WORK ITEM — Retype every one of the entries below word for word, keeping the same lines and punctuation.

[Start of section]

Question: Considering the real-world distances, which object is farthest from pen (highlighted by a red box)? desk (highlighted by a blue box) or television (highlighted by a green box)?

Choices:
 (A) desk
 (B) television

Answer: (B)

[End of section]

WRITTEN SOLUTION —
Question: Considering the real-world distances, which object is farthest from pen (highlighted by a red box)? desk (highlighted by a blue box) or television (highlighted by a green box)?

Choices:
 (A) desk
 (B) television

Answer: (B)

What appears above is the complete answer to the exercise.